(Dataset records)
---
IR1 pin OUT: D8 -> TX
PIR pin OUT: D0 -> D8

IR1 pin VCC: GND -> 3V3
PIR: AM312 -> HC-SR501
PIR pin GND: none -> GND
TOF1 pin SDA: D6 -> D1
---
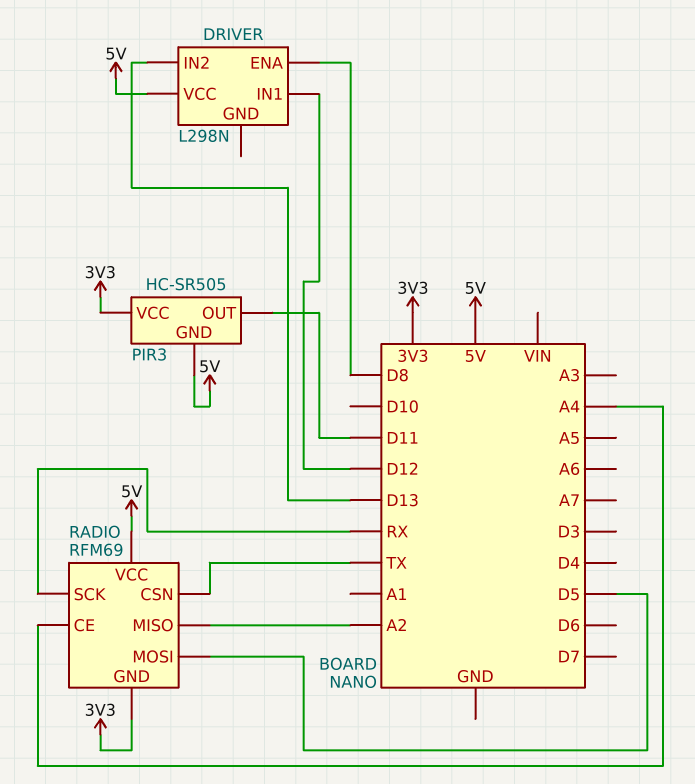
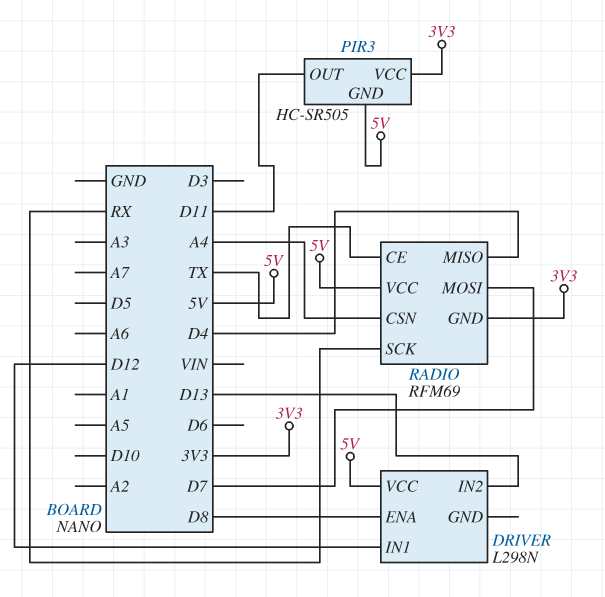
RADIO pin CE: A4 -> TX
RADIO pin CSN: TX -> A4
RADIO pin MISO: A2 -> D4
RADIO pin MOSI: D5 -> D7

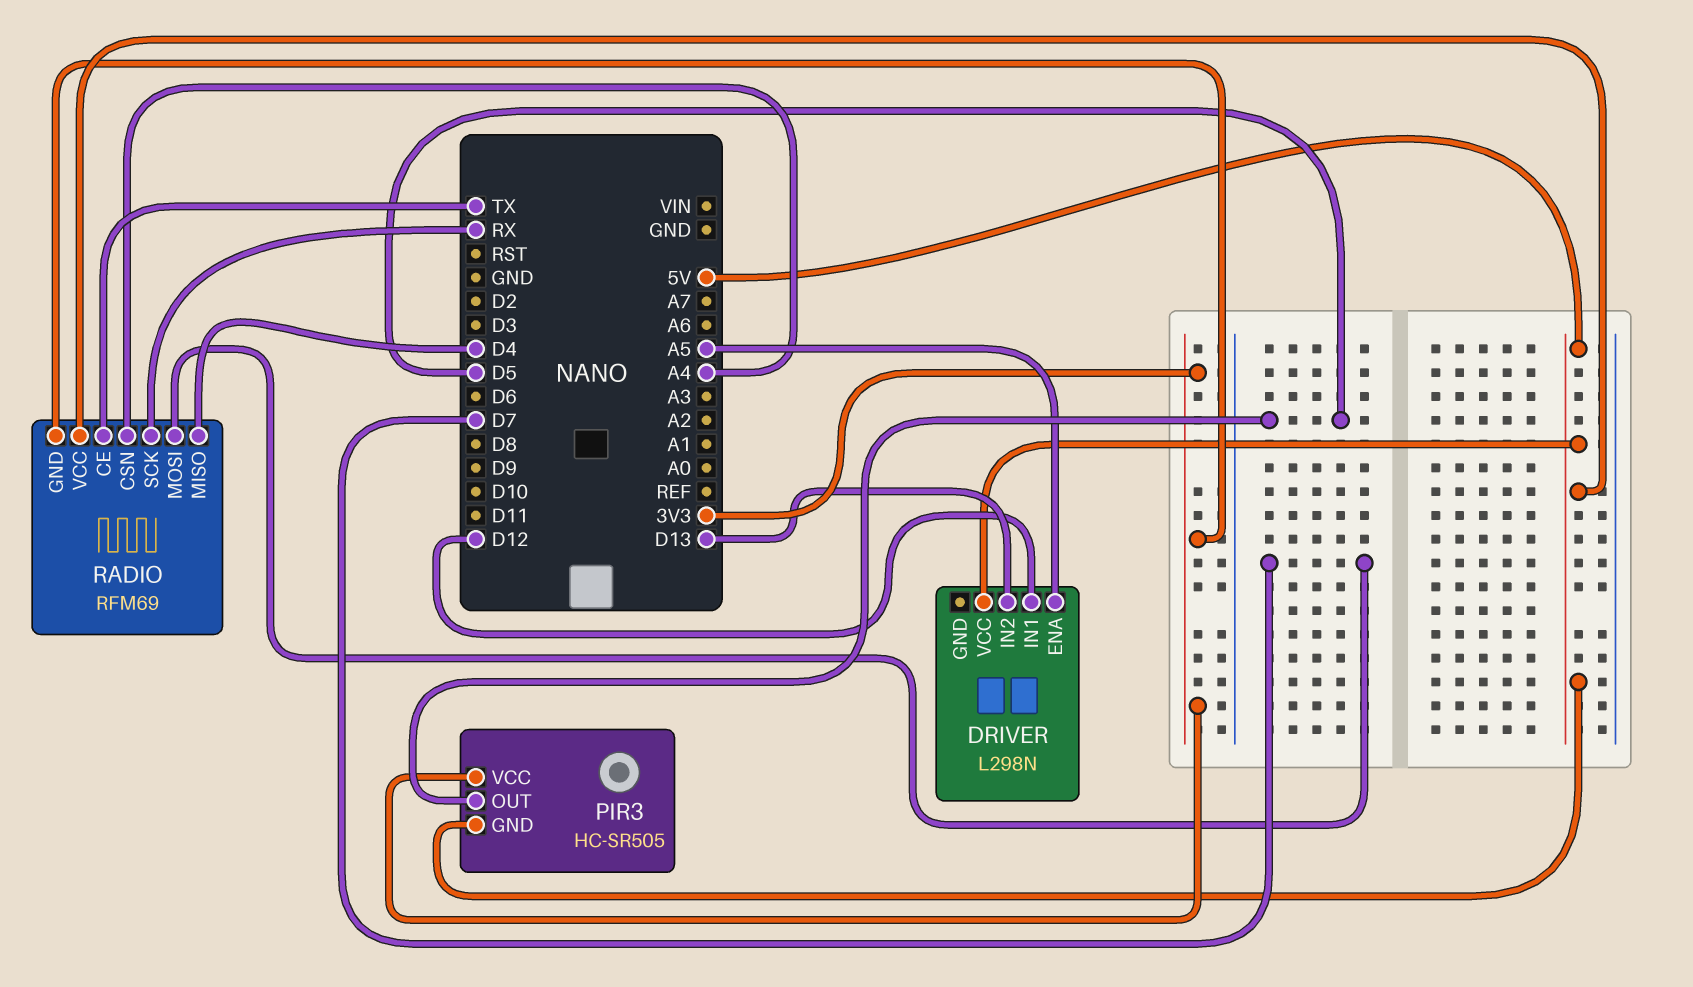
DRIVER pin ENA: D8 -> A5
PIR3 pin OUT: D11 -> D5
---
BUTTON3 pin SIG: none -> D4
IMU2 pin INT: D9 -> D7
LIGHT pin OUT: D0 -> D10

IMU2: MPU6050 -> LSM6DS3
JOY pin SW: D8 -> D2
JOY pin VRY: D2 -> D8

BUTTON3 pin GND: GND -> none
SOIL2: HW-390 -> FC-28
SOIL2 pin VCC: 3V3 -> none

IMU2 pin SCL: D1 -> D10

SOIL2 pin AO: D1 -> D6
---
Looking at the data above, return every line from the one with "IR1 pin OUT: D8 -> TX" down to the one with "TOF1 pin SDA: D6 -> D1", exactly and inclusively.

→ **Task result**
IR1 pin OUT: D8 -> TX
PIR pin OUT: D0 -> D8

IR1 pin VCC: GND -> 3V3
PIR: AM312 -> HC-SR501
PIR pin GND: none -> GND
TOF1 pin SDA: D6 -> D1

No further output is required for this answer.